[ABOUT THIS EXERCISE] Copy each record exactly as it reads, leaving out any pictures it holds.
*** Opening of ENTRIES SHOWN ***
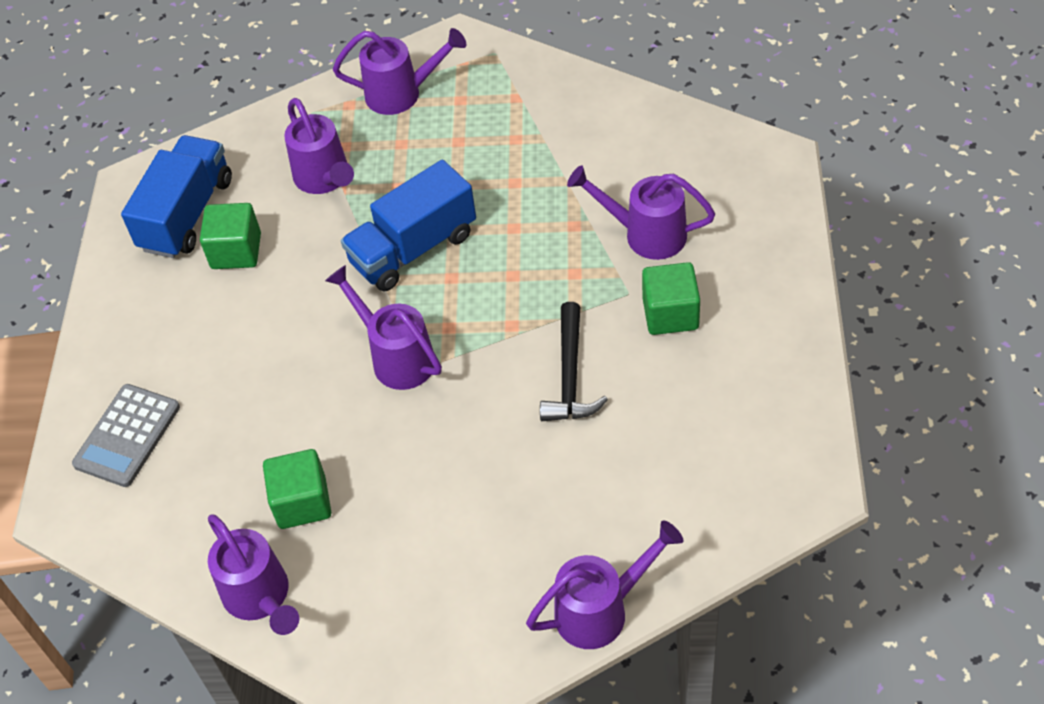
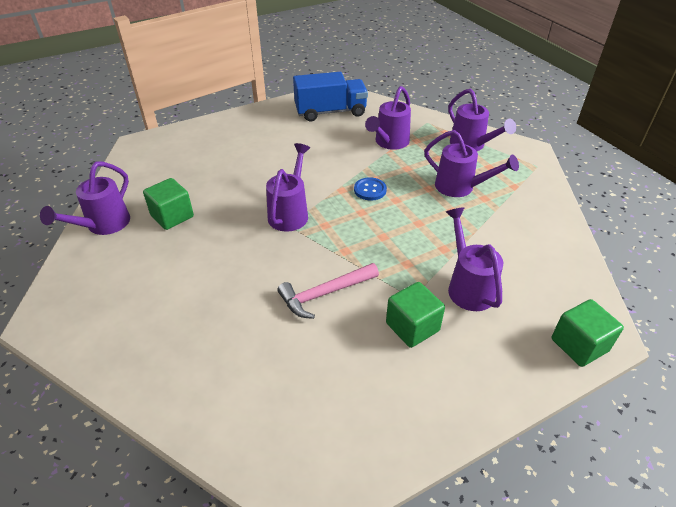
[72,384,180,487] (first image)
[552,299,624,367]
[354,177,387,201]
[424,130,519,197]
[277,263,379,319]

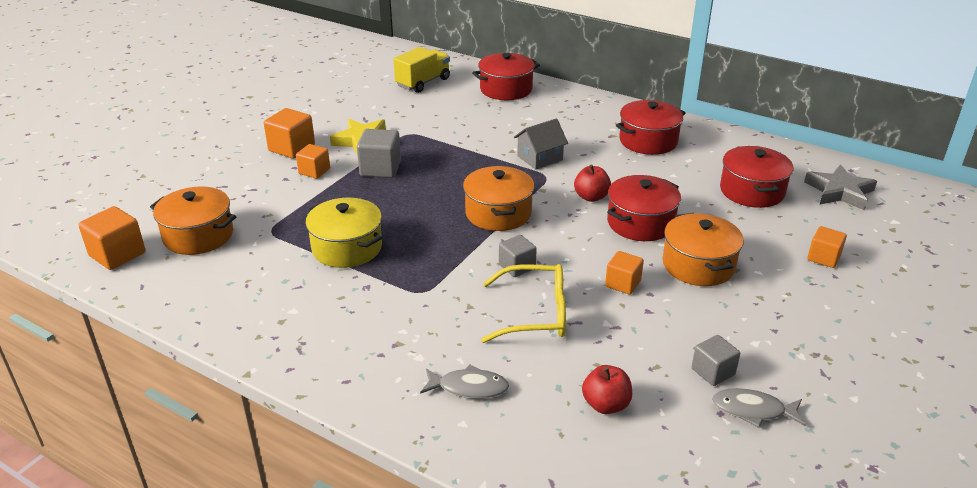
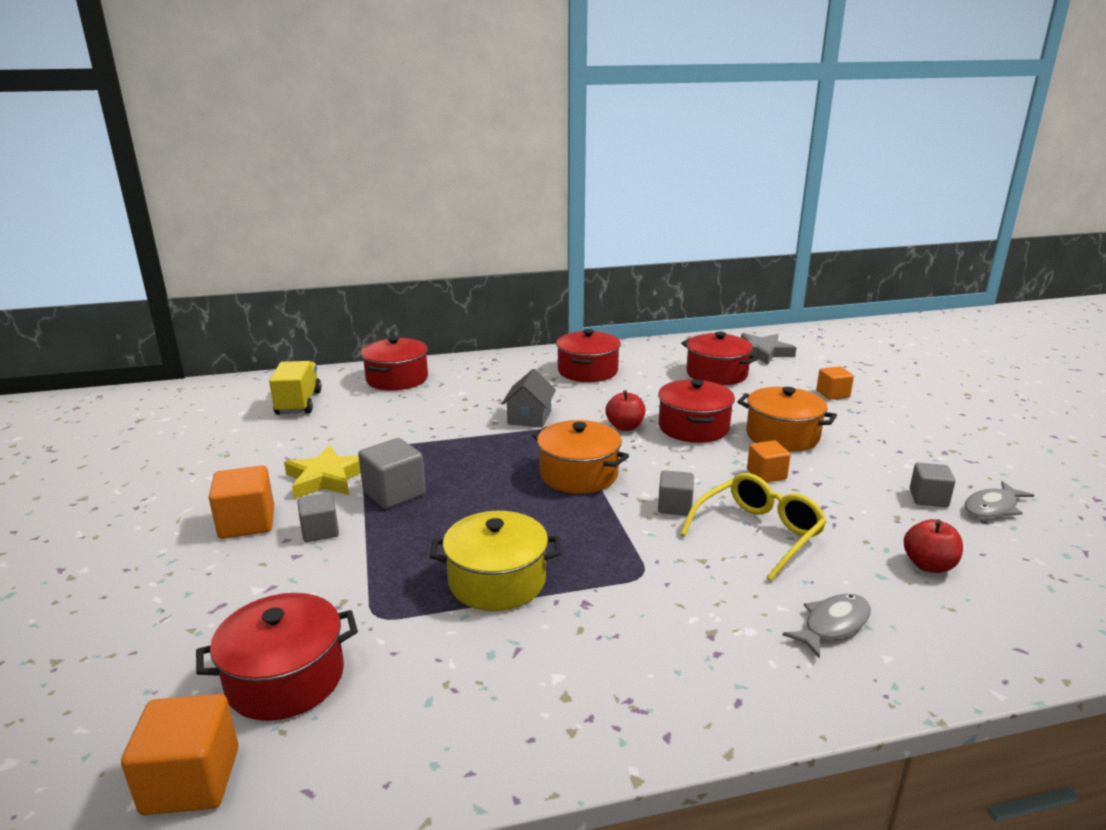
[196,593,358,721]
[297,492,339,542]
*** Close of ENTRIES SHOWN ***
[TASK SOLUTION]
[72,384,180,487] (first image)
[552,299,624,367]
[354,177,387,201]
[424,130,519,197]
[277,263,379,319]

[196,593,358,721]
[297,492,339,542]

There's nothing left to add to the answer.